(Dataset entries begins)

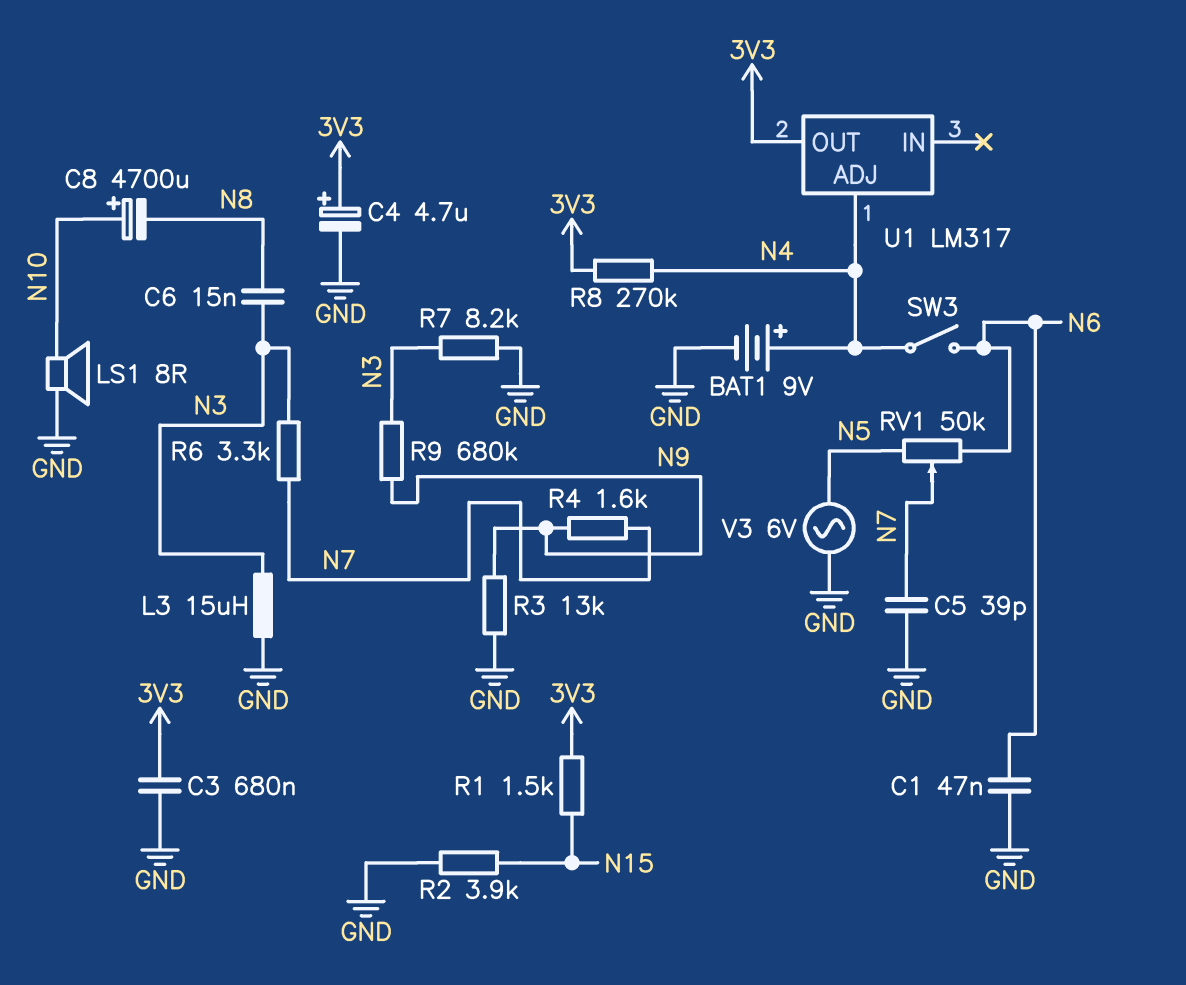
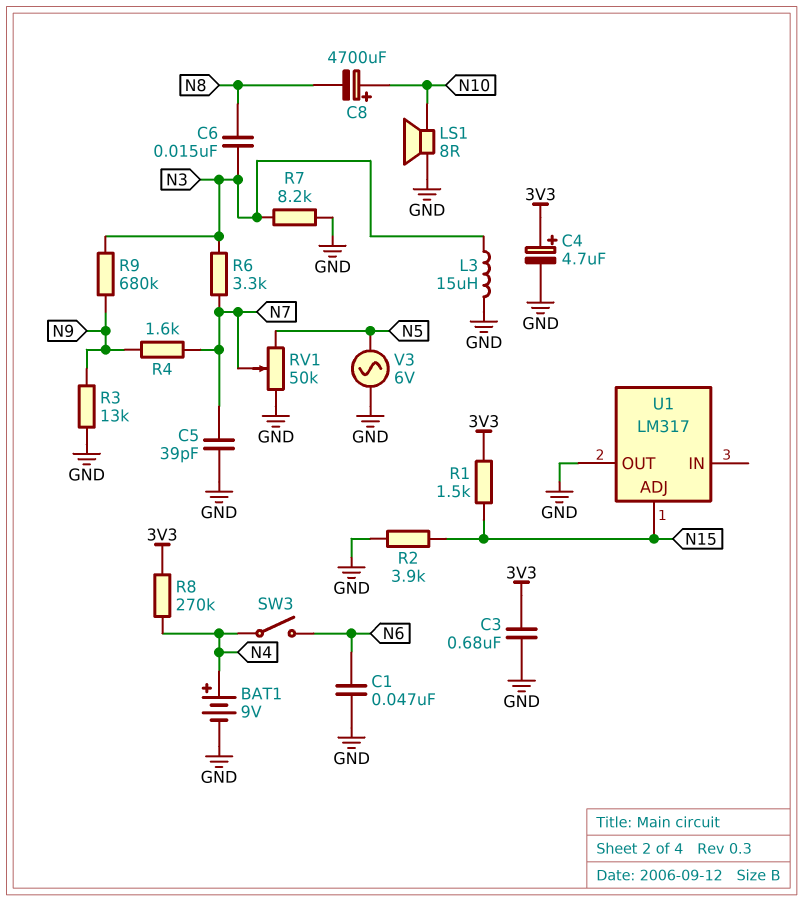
RV1: 50k (N5, N6, wiper N7) -> 50k (GND, N5, wiper N7)
U1 pin ADJ: N4 -> N15
U1 pin OUT: 3V3 -> GND

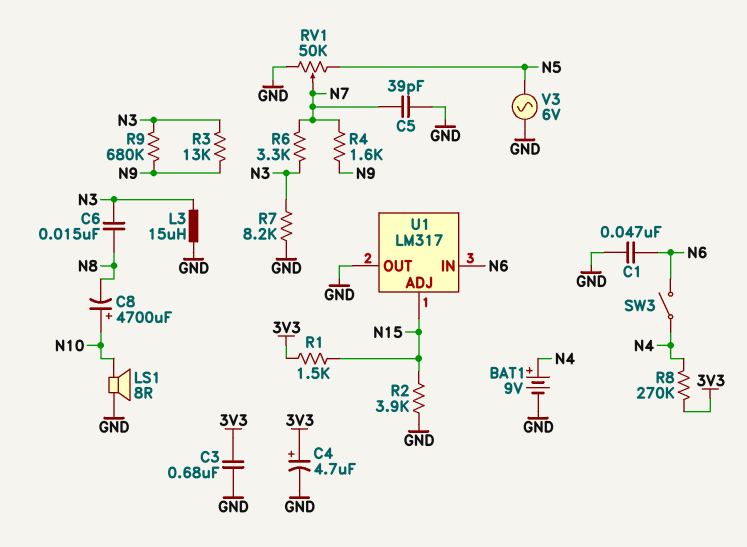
R3: 13k (GND, N9) -> 13k (N3, N9)
U1 pin IN: none -> N6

(Dataset entries ends)

▸ **Exercise directions**: Word for word, repeat only the lines from the line containing "U1 pin OUT: 3V3 -> GND" through the end of the data, without any pictures.

▸ **Output of the exercise**:
U1 pin OUT: 3V3 -> GND

R3: 13k (GND, N9) -> 13k (N3, N9)
U1 pin IN: none -> N6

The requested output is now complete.